Please retype the records below exactly as they appear, but leave out the pictures.

○ ○ ○ ○

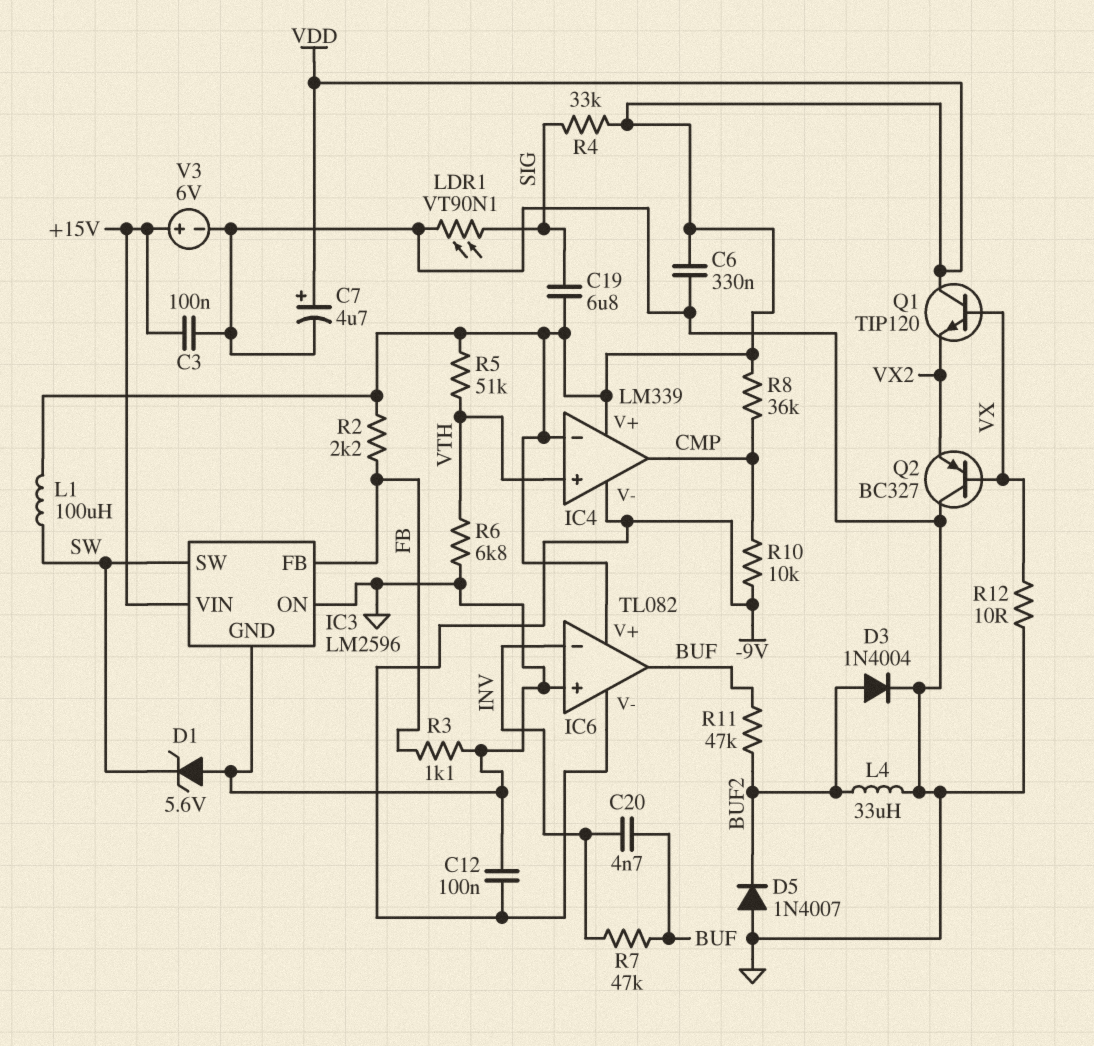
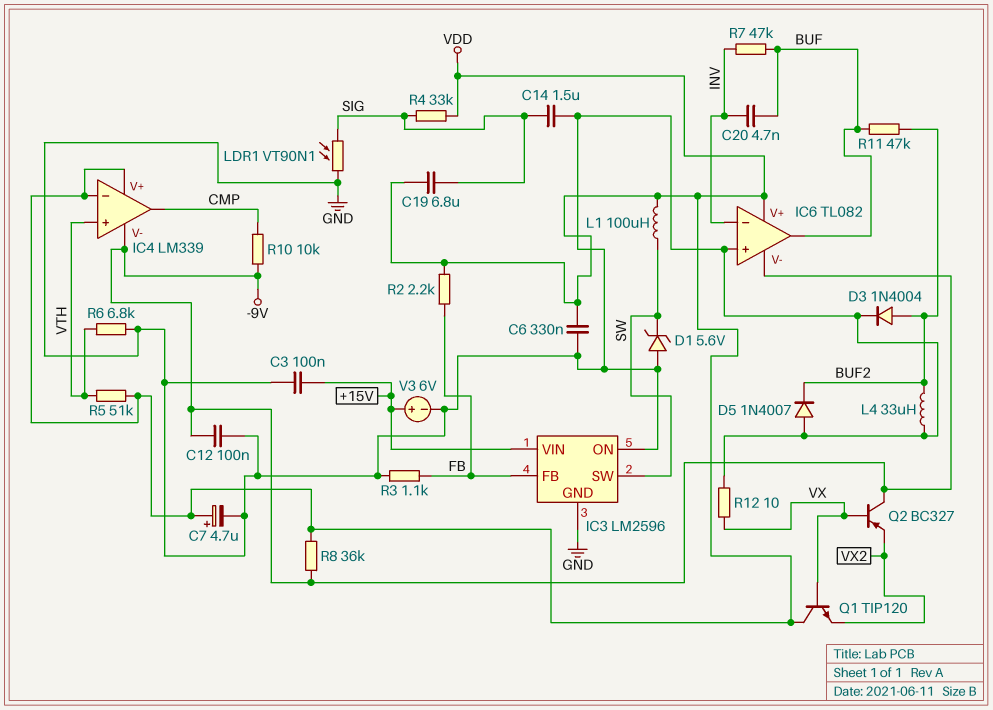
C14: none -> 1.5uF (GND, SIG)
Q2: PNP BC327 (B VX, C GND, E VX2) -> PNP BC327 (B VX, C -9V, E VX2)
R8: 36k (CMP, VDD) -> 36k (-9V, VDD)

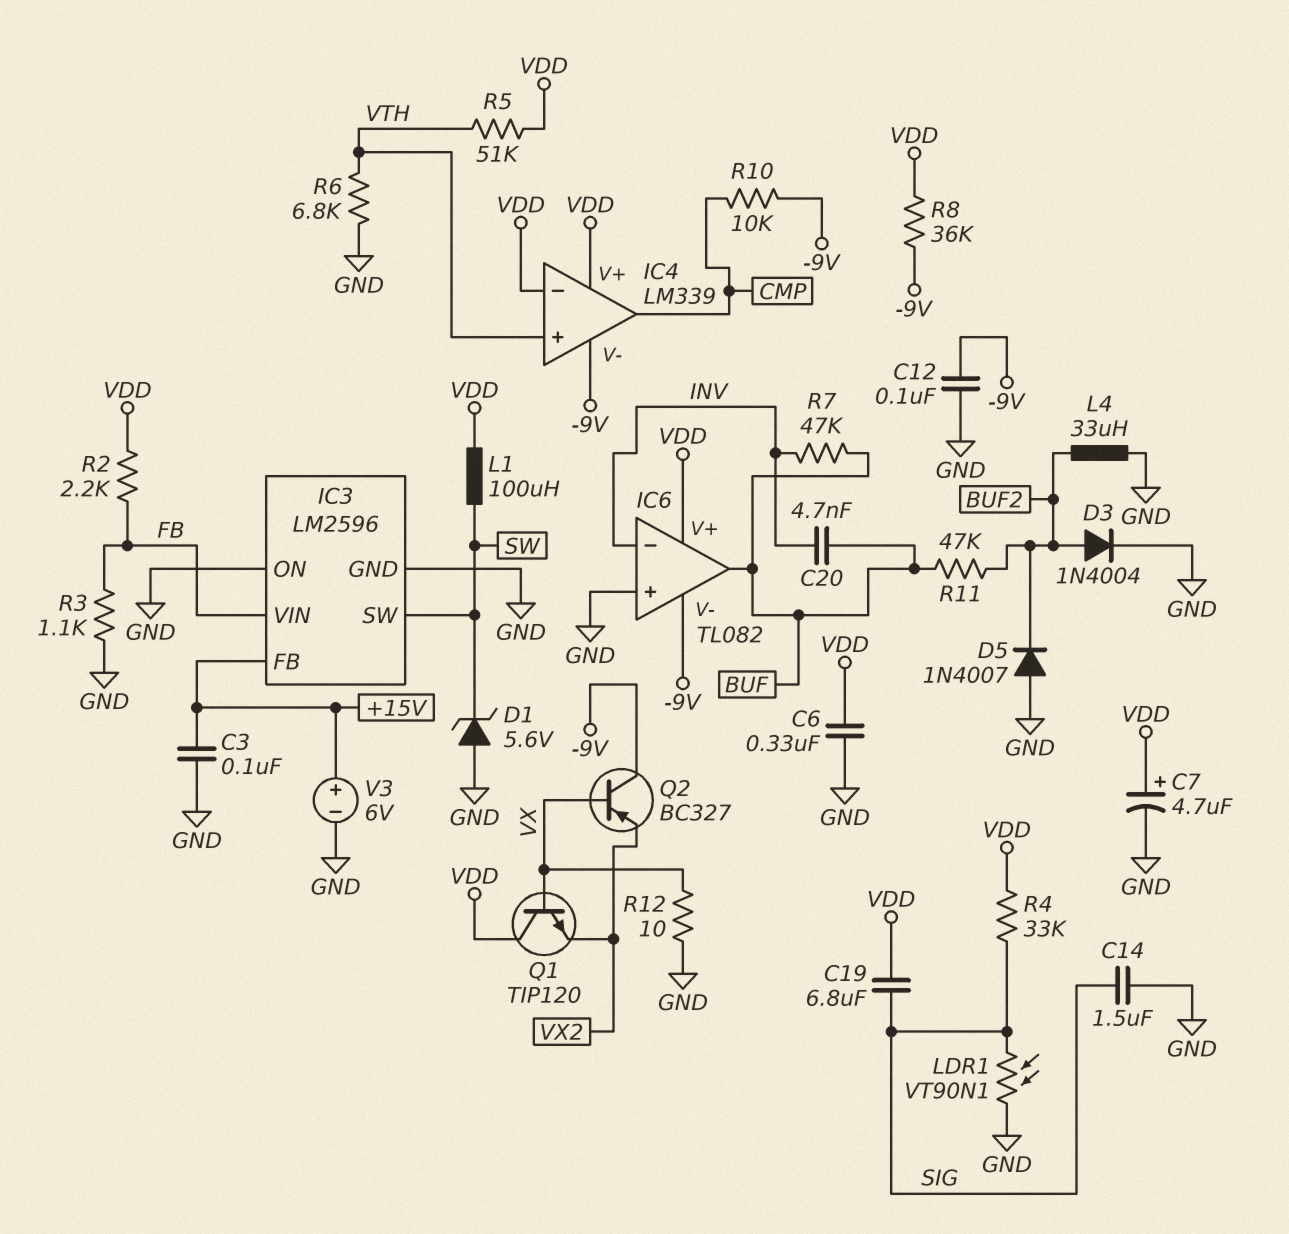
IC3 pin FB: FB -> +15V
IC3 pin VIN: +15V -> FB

○ ○ ○ ○

▶ _REPLY_
C14: none -> 1.5uF (GND, SIG)
Q2: PNP BC327 (B VX, C GND, E VX2) -> PNP BC327 (B VX, C -9V, E VX2)
R8: 36k (CMP, VDD) -> 36k (-9V, VDD)

IC3 pin FB: FB -> +15V
IC3 pin VIN: +15V -> FB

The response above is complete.